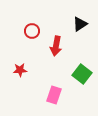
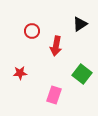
red star: moved 3 px down
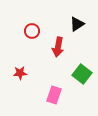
black triangle: moved 3 px left
red arrow: moved 2 px right, 1 px down
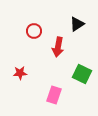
red circle: moved 2 px right
green square: rotated 12 degrees counterclockwise
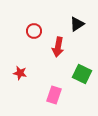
red star: rotated 16 degrees clockwise
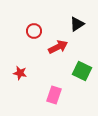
red arrow: rotated 126 degrees counterclockwise
green square: moved 3 px up
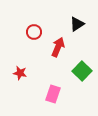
red circle: moved 1 px down
red arrow: rotated 42 degrees counterclockwise
green square: rotated 18 degrees clockwise
pink rectangle: moved 1 px left, 1 px up
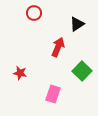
red circle: moved 19 px up
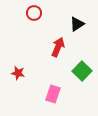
red star: moved 2 px left
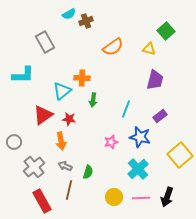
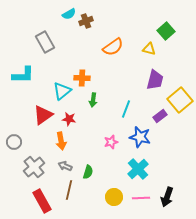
yellow square: moved 55 px up
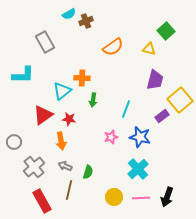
purple rectangle: moved 2 px right
pink star: moved 5 px up
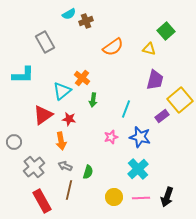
orange cross: rotated 35 degrees clockwise
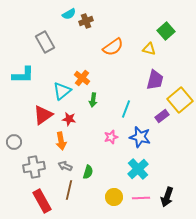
gray cross: rotated 30 degrees clockwise
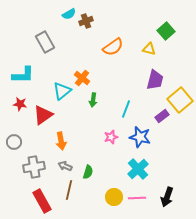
red star: moved 49 px left, 15 px up
pink line: moved 4 px left
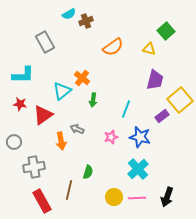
gray arrow: moved 12 px right, 37 px up
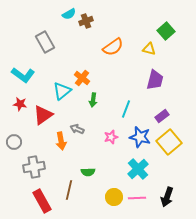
cyan L-shape: rotated 35 degrees clockwise
yellow square: moved 11 px left, 42 px down
green semicircle: rotated 72 degrees clockwise
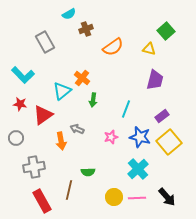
brown cross: moved 8 px down
cyan L-shape: rotated 10 degrees clockwise
gray circle: moved 2 px right, 4 px up
black arrow: rotated 60 degrees counterclockwise
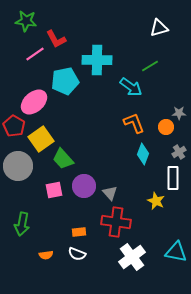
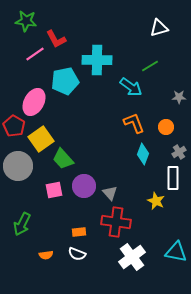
pink ellipse: rotated 20 degrees counterclockwise
gray star: moved 16 px up
green arrow: rotated 15 degrees clockwise
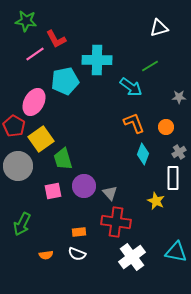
green trapezoid: rotated 25 degrees clockwise
pink square: moved 1 px left, 1 px down
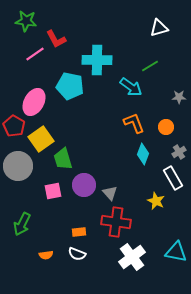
cyan pentagon: moved 5 px right, 5 px down; rotated 24 degrees clockwise
white rectangle: rotated 30 degrees counterclockwise
purple circle: moved 1 px up
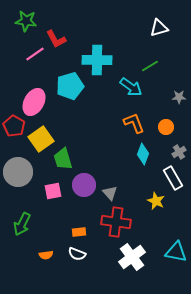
cyan pentagon: rotated 28 degrees counterclockwise
gray circle: moved 6 px down
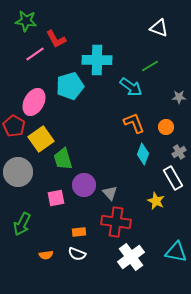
white triangle: rotated 36 degrees clockwise
pink square: moved 3 px right, 7 px down
white cross: moved 1 px left
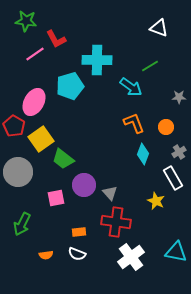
green trapezoid: rotated 35 degrees counterclockwise
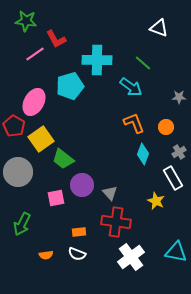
green line: moved 7 px left, 3 px up; rotated 72 degrees clockwise
purple circle: moved 2 px left
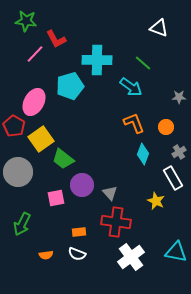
pink line: rotated 12 degrees counterclockwise
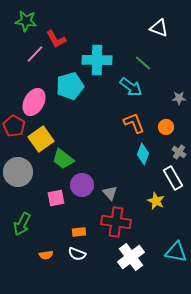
gray star: moved 1 px down
gray cross: rotated 24 degrees counterclockwise
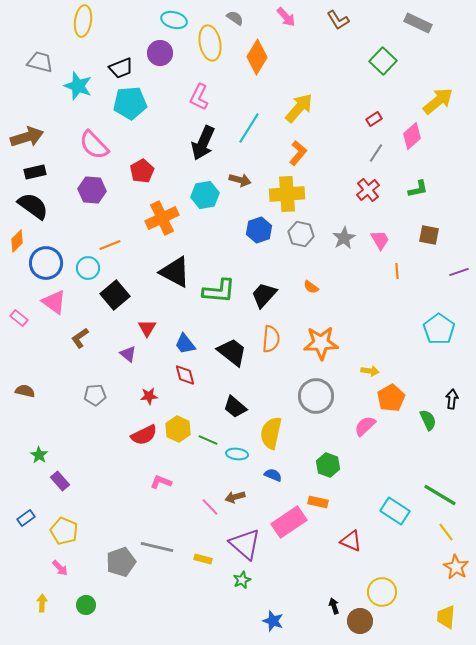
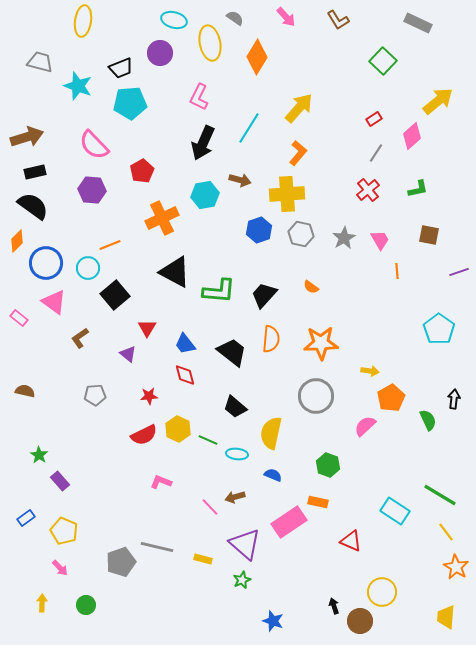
black arrow at (452, 399): moved 2 px right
---
- [Exercise aim] Rewrite the listing above with every "counterclockwise" switched to "anticlockwise" and all other text unchanged. Leave out the picture lines.

- [Result of the task]
red star: moved 3 px down
black triangle: moved 3 px left
red arrow: moved 2 px right, 1 px down
red circle: moved 2 px right
green square: rotated 12 degrees anticlockwise
red star: rotated 16 degrees clockwise
red arrow: rotated 126 degrees anticlockwise
green square: moved 3 px up
red circle: moved 1 px down
red arrow: rotated 42 degrees anticlockwise
green square: rotated 18 degrees clockwise
pink rectangle: moved 1 px left, 1 px up
red circle: moved 19 px up
red star: moved 2 px left
yellow square: moved 55 px up
purple rectangle: moved 2 px right
pink star: moved 5 px up
orange cross: rotated 35 degrees clockwise
gray cross: rotated 30 degrees clockwise
red star: moved 49 px left, 15 px up
pink line: moved 4 px left
gray arrow: moved 12 px right, 37 px up
cyan L-shape: rotated 35 degrees clockwise
yellow square: moved 11 px left, 42 px down
green semicircle: rotated 72 degrees clockwise
brown cross: moved 8 px down
cyan L-shape: rotated 10 degrees clockwise
gray circle: moved 2 px right, 4 px up
black arrow: rotated 60 degrees anticlockwise
pink ellipse: rotated 20 degrees anticlockwise
gray star: moved 16 px up
green arrow: rotated 15 degrees clockwise
green trapezoid: rotated 25 degrees clockwise
pink square: moved 1 px left, 1 px down
cyan pentagon: moved 5 px right, 5 px down; rotated 24 degrees clockwise
white rectangle: rotated 30 degrees anticlockwise
purple circle: moved 1 px up
cyan pentagon: rotated 28 degrees anticlockwise
gray circle: moved 6 px down
white triangle: rotated 36 degrees clockwise
pink square: moved 3 px right, 7 px down
white cross: moved 1 px left
green trapezoid: rotated 35 degrees anticlockwise
green line: moved 7 px left, 3 px up; rotated 72 degrees clockwise
purple circle: moved 2 px left
pink line: rotated 12 degrees anticlockwise
gray star: moved 1 px down
gray cross: rotated 24 degrees anticlockwise
black arrow at (452, 399): moved 2 px right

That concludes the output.